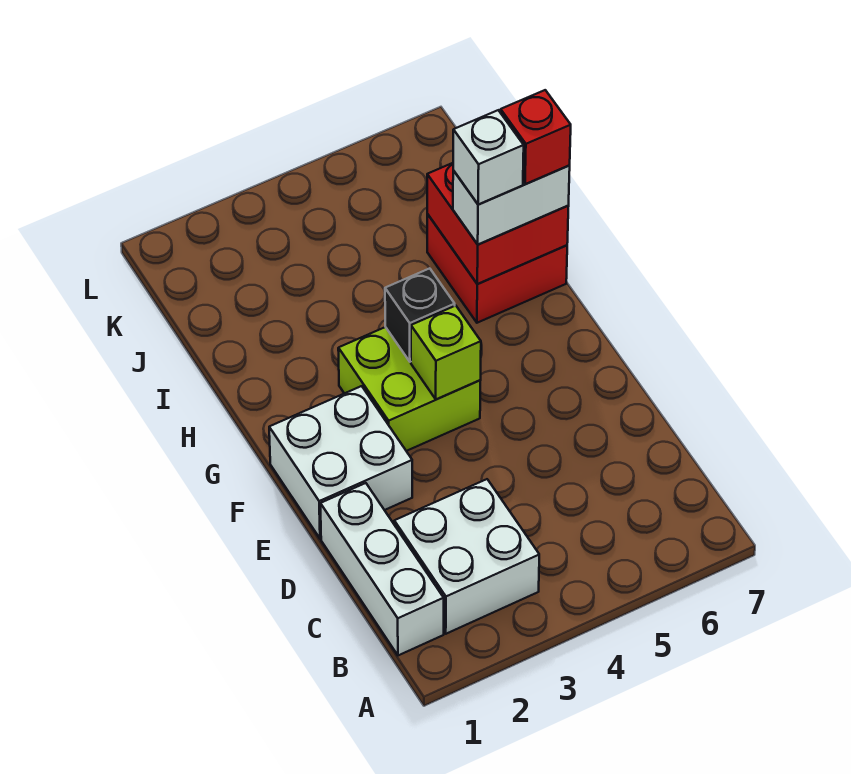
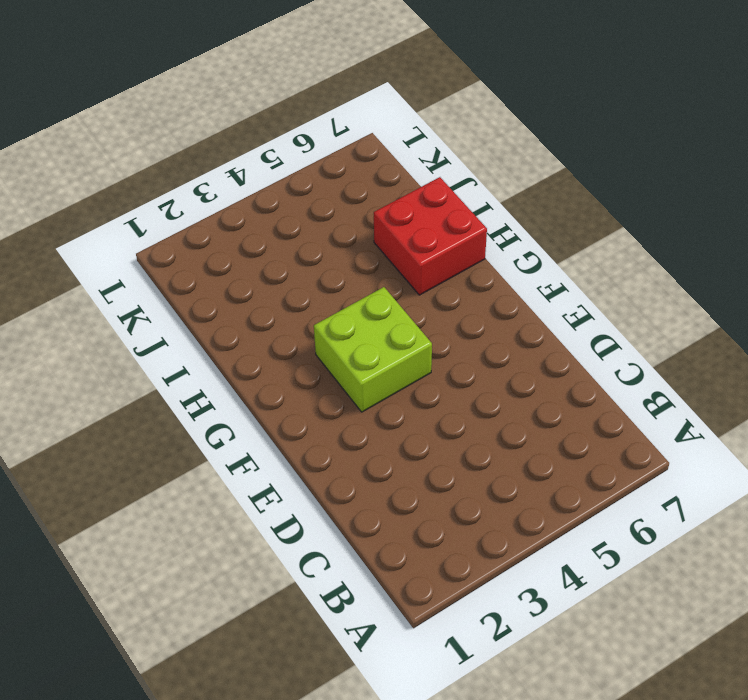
none -> white brick B1:D1 level 1
none -> white brick B2:C3 level 1

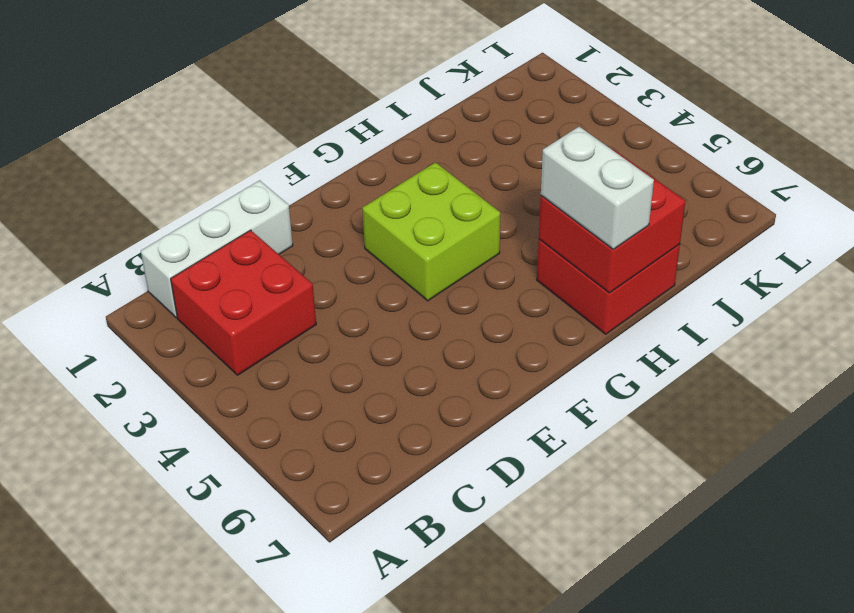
red brick B2:C3 level 1 -> white brick B2:C3 level 1
none -> white brick E1:F2 level 1
none -> lime brick F4 level 2

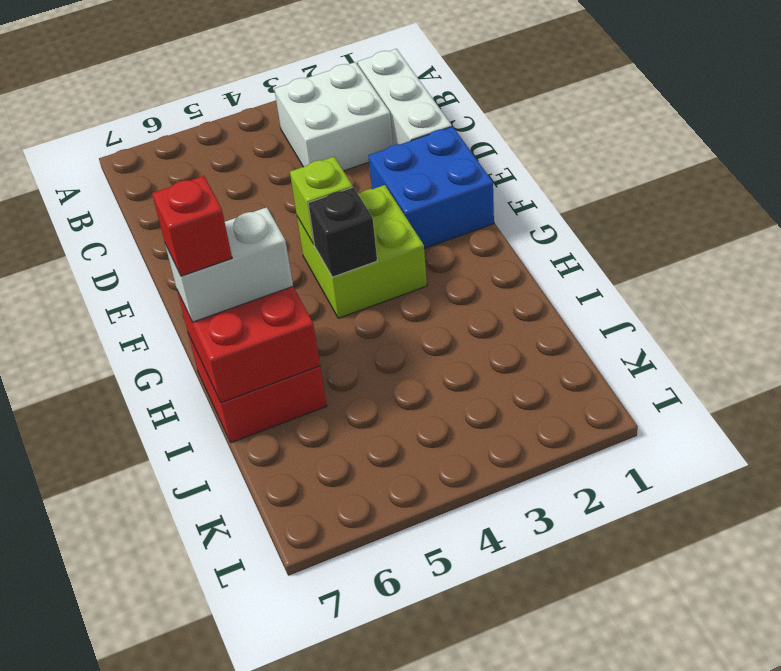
blue brick E1:F2 level 1 -> white brick E1:F2 level 1
none -> white brick H6 level 4

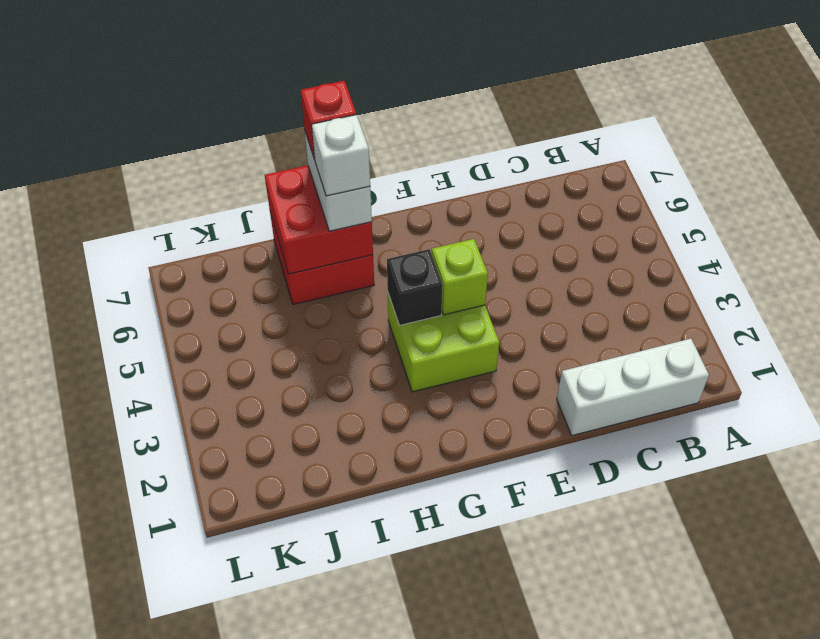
none -> white brick B2:C3 level 1
none -> white brick E1:F2 level 1

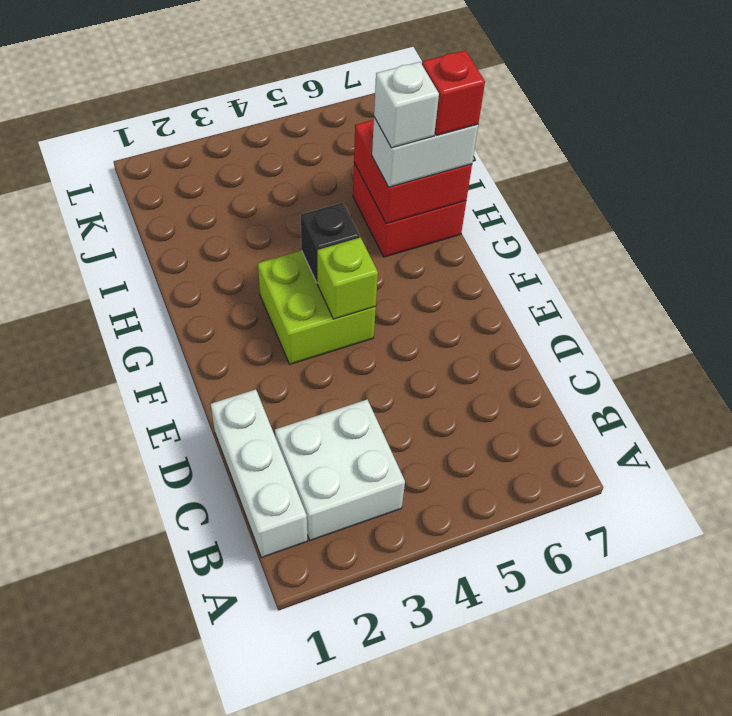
none -> white brick E1:F2 level 1

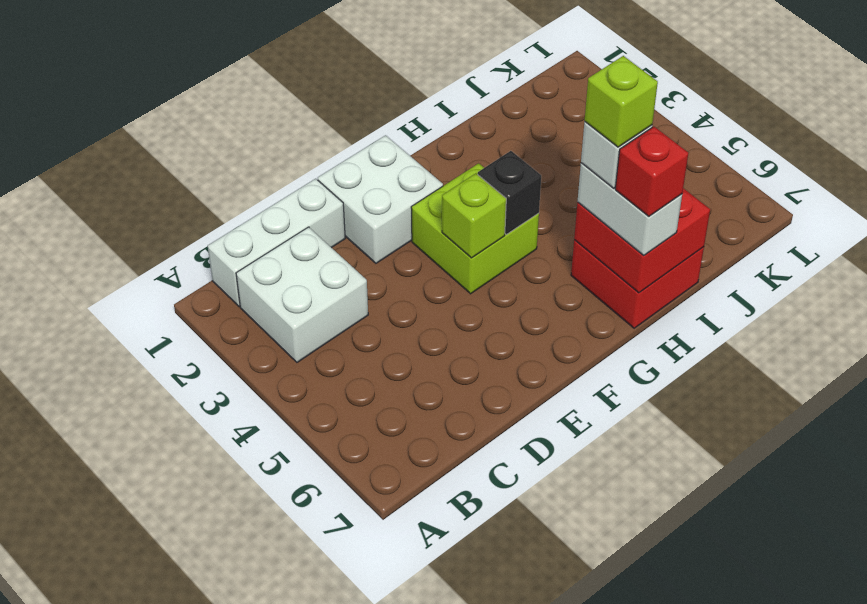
lime brick H6 level 5 -> none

========================================

[Work instructions]:
Your answer must be the lines from the one holding "none -> white brick H6 level 4" through the final line of the records above, exactly as written and without any pictures.

[Exercise result]:
none -> white brick H6 level 4

none -> white brick B2:C3 level 1
none -> white brick E1:F2 level 1

none -> white brick E1:F2 level 1

lime brick H6 level 5 -> none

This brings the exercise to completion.